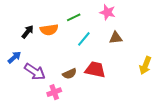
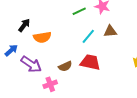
green line: (74, 17) -> (79, 11), moved
orange semicircle: (49, 30) -> (42, 37), moved
cyan line: (84, 39) -> (88, 36), moved

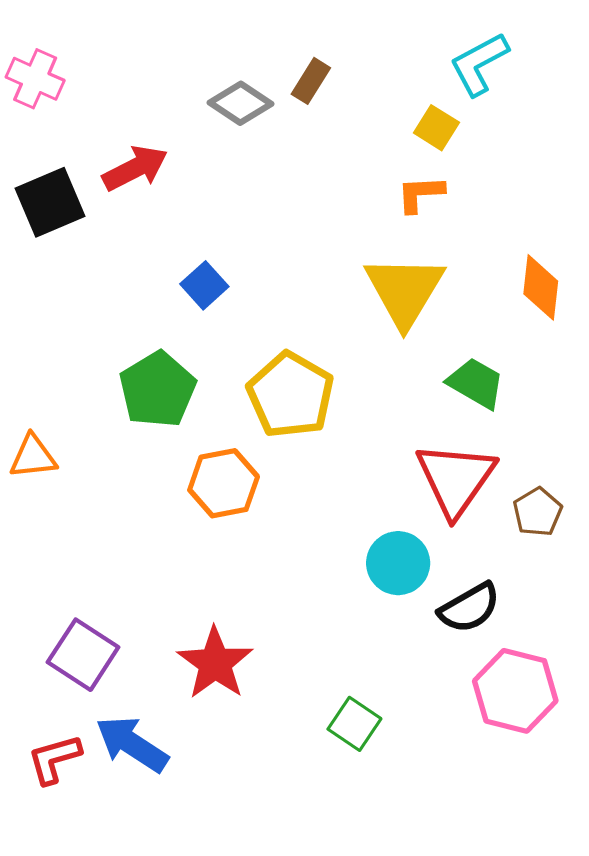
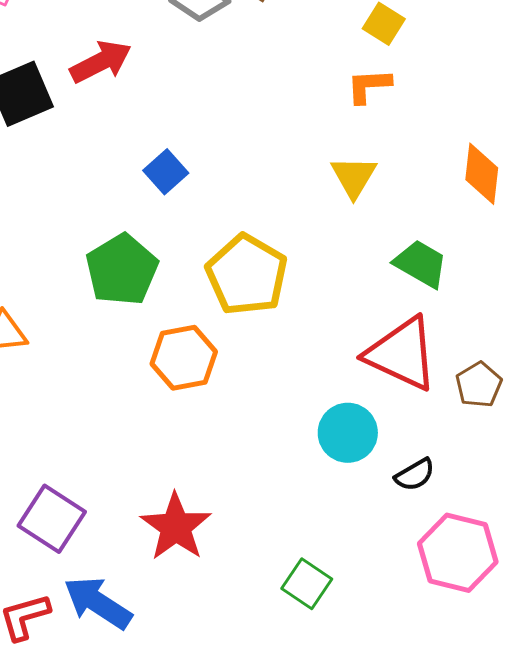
yellow triangle: (405, 291) -> (354, 177), size x0.6
red triangle: (456, 479) -> (402, 354), turned -40
black semicircle: (469, 608) -> (415, 475), size x0.7

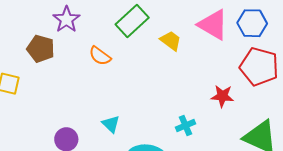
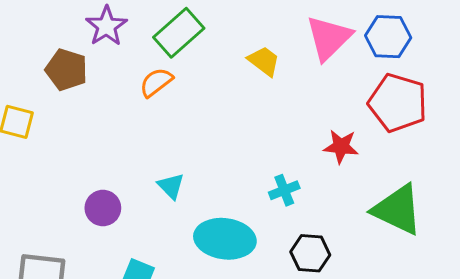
green rectangle: (132, 21) -> (179, 33), moved
pink triangle: (213, 25) -> (329, 38), turned 44
orange semicircle: (100, 56) -> (156, 82), turned 105

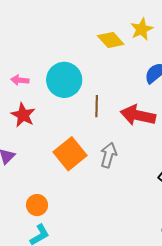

● ● ● ● ● ● ●

Exercise directions: If a line falls between the one containing "orange semicircle: (49, 30)" and the last line of the entries above, both included, reproduce it exactly; leave the pictures out.

Answer for this exercise:
orange semicircle: (49, 30) -> (42, 37), moved
cyan line: (84, 39) -> (88, 36), moved

yellow triangle: (405, 291) -> (354, 177), size x0.6
red triangle: (456, 479) -> (402, 354), turned -40
black semicircle: (469, 608) -> (415, 475), size x0.7

green rectangle: (132, 21) -> (179, 33), moved
pink triangle: (213, 25) -> (329, 38), turned 44
orange semicircle: (100, 56) -> (156, 82), turned 105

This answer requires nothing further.